- _EXERCISE MATERIALS_:
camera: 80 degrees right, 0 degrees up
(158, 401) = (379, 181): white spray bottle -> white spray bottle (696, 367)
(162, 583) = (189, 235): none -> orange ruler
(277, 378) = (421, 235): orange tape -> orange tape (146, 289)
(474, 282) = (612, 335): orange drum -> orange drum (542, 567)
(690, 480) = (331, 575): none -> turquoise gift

- _TASK DETAILS_:
Only these are to be transcribed: the line with "(162, 583) = (189, 235): none -> orange ruler" and every line after it through the last line of the entries, each exactly.

- _ANSWER BOX_:
(162, 583) = (189, 235): none -> orange ruler
(277, 378) = (421, 235): orange tape -> orange tape (146, 289)
(474, 282) = (612, 335): orange drum -> orange drum (542, 567)
(690, 480) = (331, 575): none -> turquoise gift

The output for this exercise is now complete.